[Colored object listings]
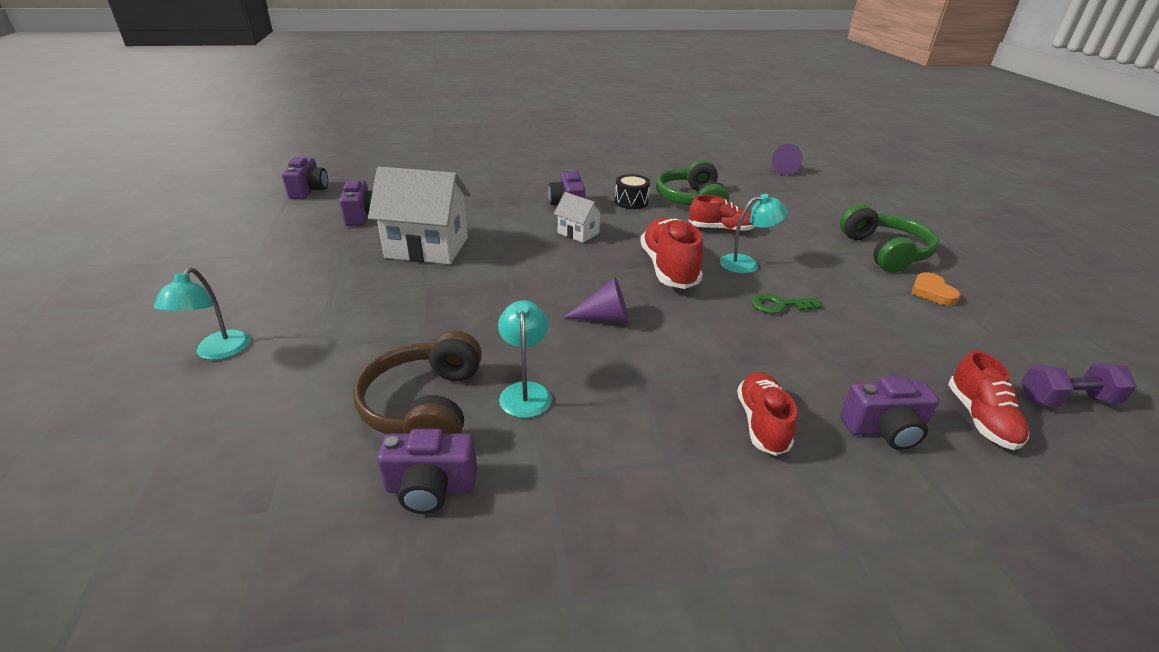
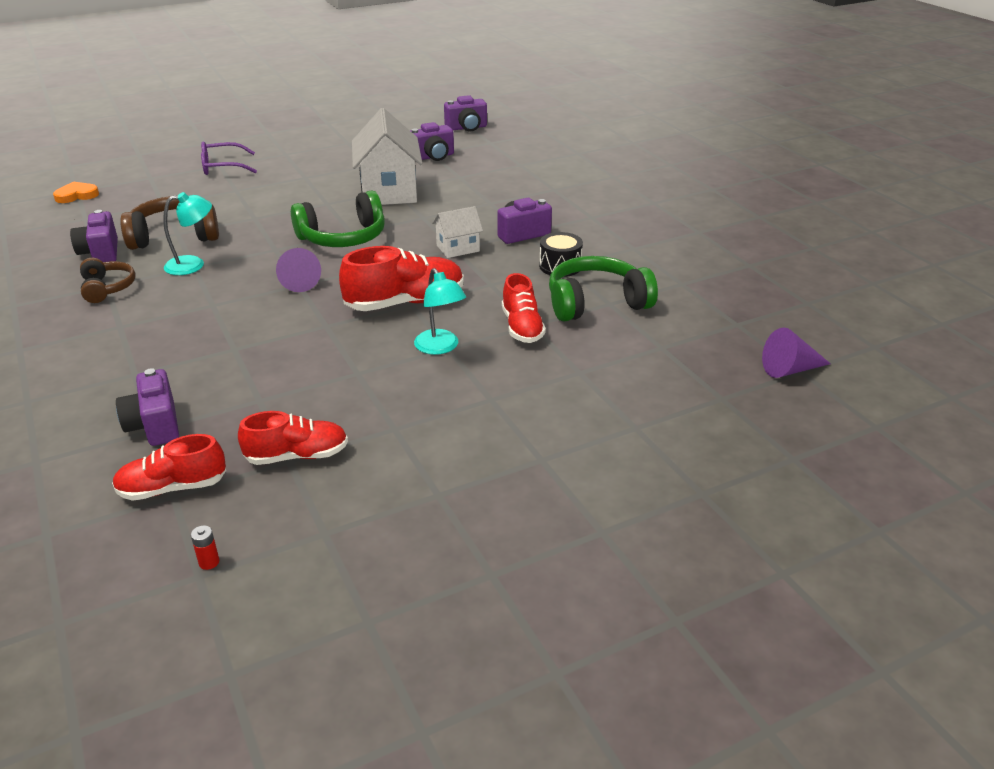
camera: 75 degrees right, 0 degrees up
turquoise lamp [154,267,250,360] -> purple glasses [201,141,257,175]
white house [554,192,604,243] -> white house turned 45 degrees clockwise [432,206,483,258]
red shoe [737,372,797,456] -> red shoe moved to [238,411,348,465]
green key [751,293,822,314] -> none
green headphones [840,204,939,273] -> green headphones moved to [291,191,385,247]
orange heart [911,272,961,306] -> orange heart moved to [53,182,99,203]
purple dumbbell [1021,362,1137,407] -> red battery [191,525,219,570]
none -> brown headphones [80,258,136,303]

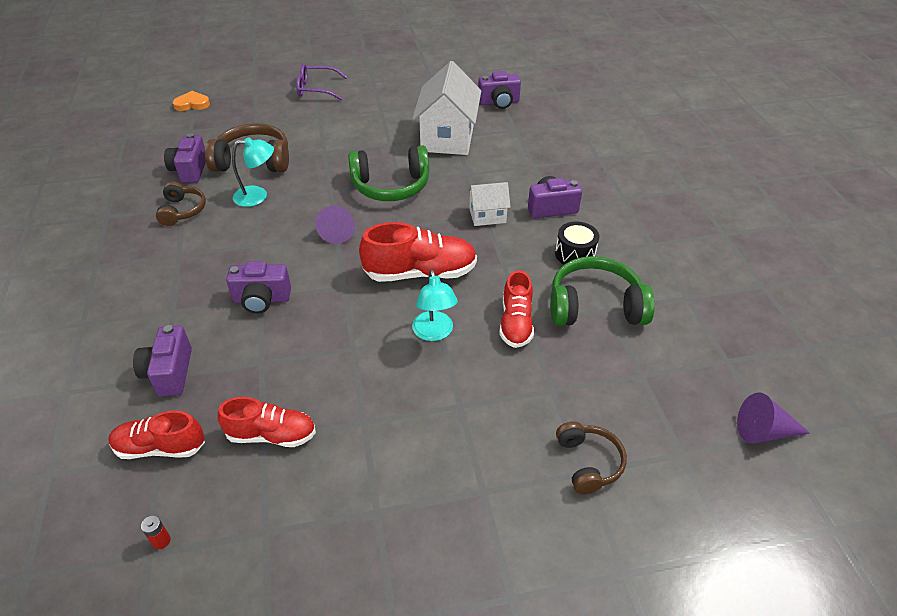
camera: 15 degrees right, 10 degrees up
purple camera [444,95,487,132] -> purple camera moved to [226,261,291,314]
none -> brown headphones [556,421,627,495]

[TASK DIRECTIONS]
What lines above run from the one with "green key [751,293,822,314] -> none" to the one with "camera: 15 degrees right, 10 degrees up"? Give them again exactly, ends included, and leave the pictures out.

[EXERCISE SOLUTION]
green key [751,293,822,314] -> none
green headphones [840,204,939,273] -> green headphones moved to [291,191,385,247]
orange heart [911,272,961,306] -> orange heart moved to [53,182,99,203]
purple dumbbell [1021,362,1137,407] -> red battery [191,525,219,570]
none -> brown headphones [80,258,136,303]

camera: 15 degrees right, 10 degrees up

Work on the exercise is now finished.